EXERCISE>
Copy out, from the entries below, each line holding the string "brown".

# # # #

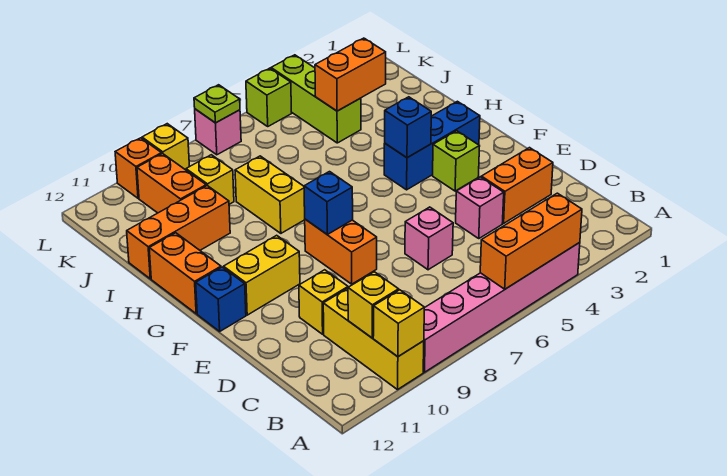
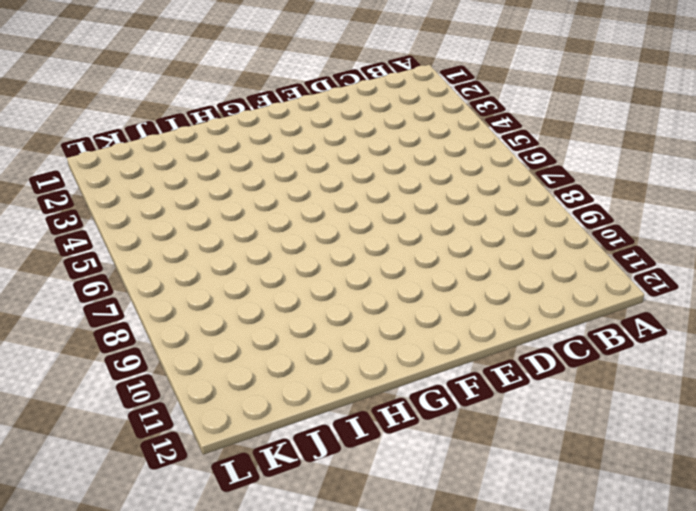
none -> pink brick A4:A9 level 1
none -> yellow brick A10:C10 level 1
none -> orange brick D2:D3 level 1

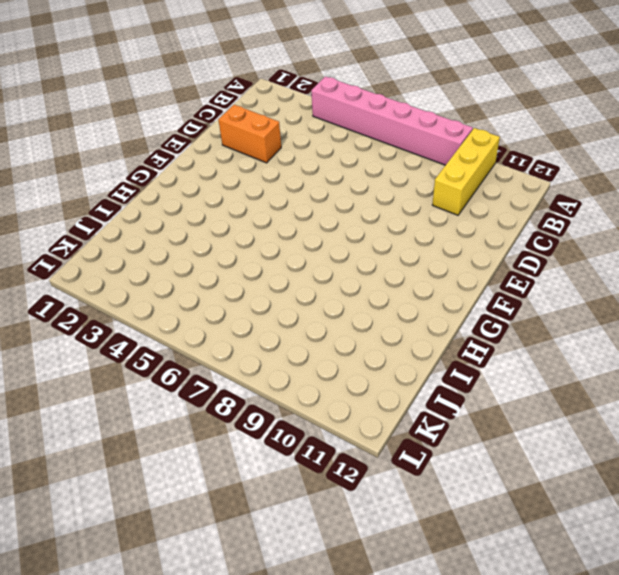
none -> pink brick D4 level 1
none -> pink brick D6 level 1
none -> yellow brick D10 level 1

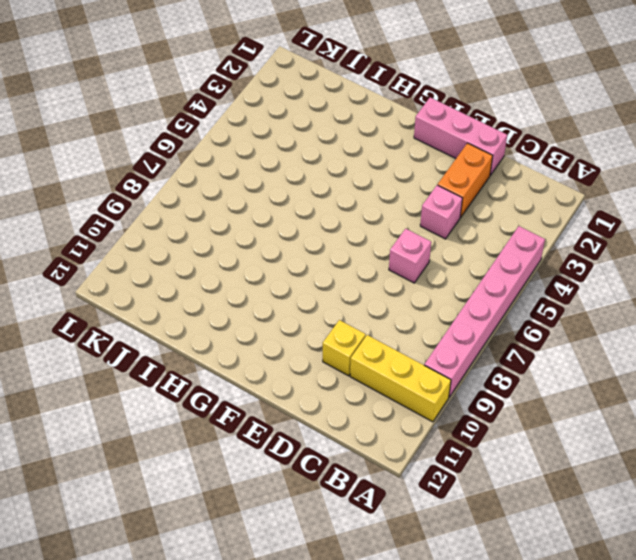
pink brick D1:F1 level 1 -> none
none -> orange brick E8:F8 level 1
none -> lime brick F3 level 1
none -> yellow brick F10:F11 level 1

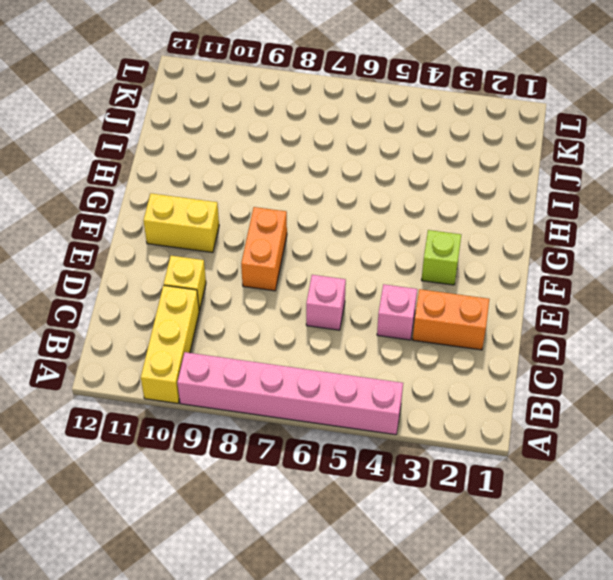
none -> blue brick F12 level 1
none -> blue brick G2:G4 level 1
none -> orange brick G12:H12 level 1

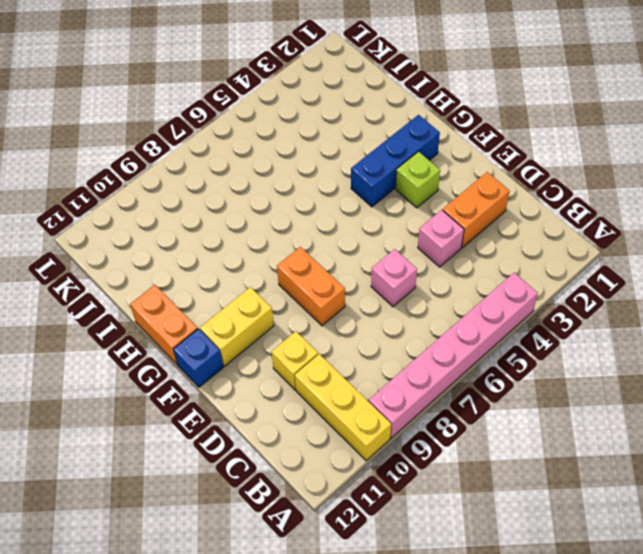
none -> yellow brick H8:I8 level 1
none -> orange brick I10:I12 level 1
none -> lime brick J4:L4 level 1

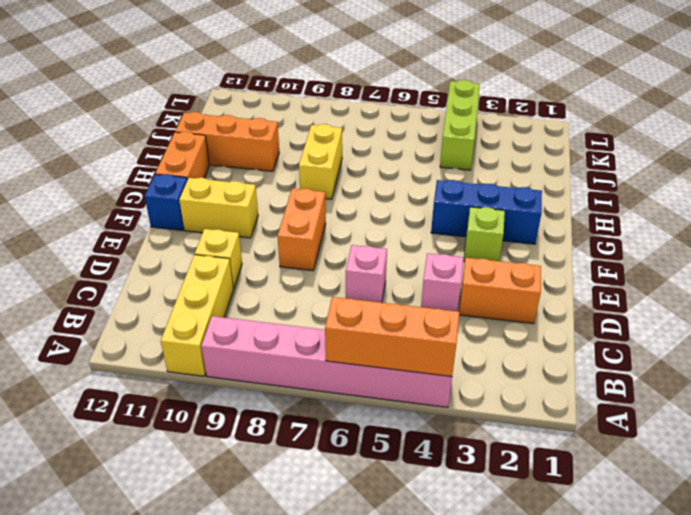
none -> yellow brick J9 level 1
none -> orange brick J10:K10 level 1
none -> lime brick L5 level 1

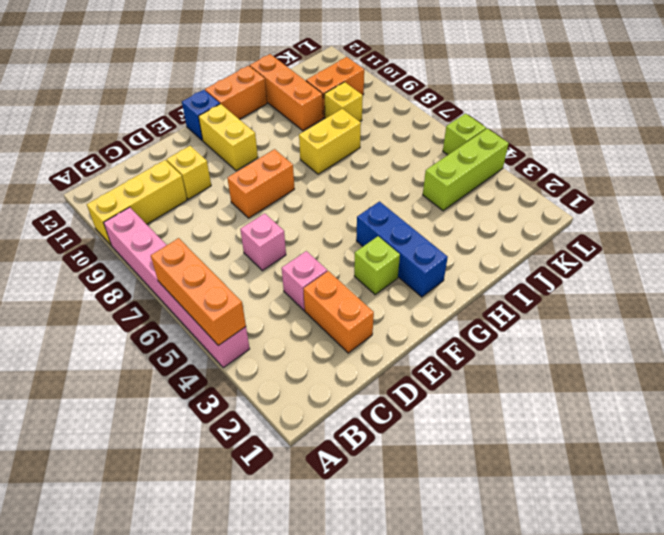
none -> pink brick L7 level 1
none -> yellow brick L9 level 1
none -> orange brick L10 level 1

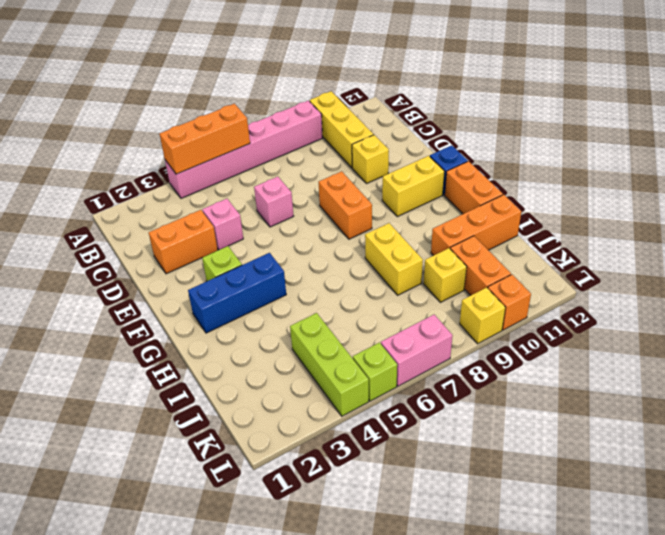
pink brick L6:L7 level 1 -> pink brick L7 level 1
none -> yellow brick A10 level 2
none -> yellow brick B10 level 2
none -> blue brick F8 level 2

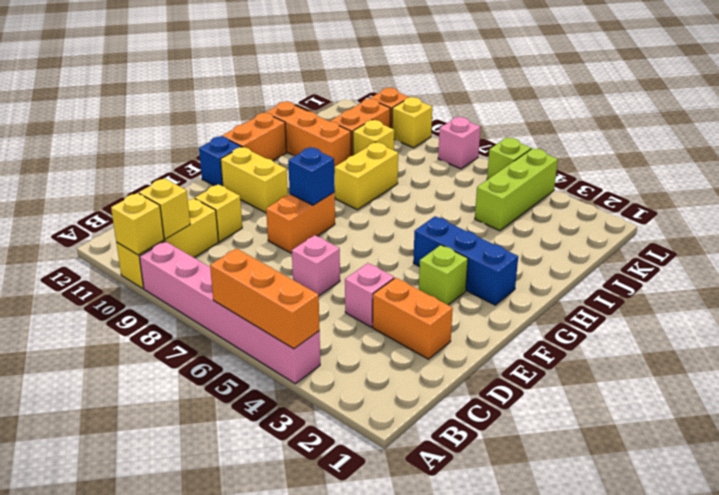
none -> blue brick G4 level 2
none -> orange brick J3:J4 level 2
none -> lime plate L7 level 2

# # # #

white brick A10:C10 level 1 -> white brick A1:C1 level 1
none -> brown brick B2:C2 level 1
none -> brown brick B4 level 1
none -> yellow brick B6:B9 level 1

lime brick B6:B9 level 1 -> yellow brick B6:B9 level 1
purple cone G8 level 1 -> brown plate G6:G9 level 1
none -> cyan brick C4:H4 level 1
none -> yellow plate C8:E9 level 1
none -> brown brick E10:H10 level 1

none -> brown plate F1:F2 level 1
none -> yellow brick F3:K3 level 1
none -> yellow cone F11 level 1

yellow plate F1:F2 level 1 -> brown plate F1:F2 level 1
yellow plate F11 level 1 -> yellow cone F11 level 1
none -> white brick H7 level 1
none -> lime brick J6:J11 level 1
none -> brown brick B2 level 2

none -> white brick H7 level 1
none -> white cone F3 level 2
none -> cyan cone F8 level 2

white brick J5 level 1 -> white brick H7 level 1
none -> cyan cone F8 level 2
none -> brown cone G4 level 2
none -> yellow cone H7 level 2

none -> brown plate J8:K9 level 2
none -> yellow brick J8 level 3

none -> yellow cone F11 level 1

# # # #

TASK OUTPUT>
none -> brown brick B2:C2 level 1
none -> brown brick B4 level 1
purple cone G8 level 1 -> brown plate G6:G9 level 1
none -> brown brick E10:H10 level 1
none -> brown plate F1:F2 level 1
yellow plate F1:F2 level 1 -> brown plate F1:F2 level 1
none -> brown brick B2 level 2
none -> brown cone G4 level 2
none -> brown plate J8:K9 level 2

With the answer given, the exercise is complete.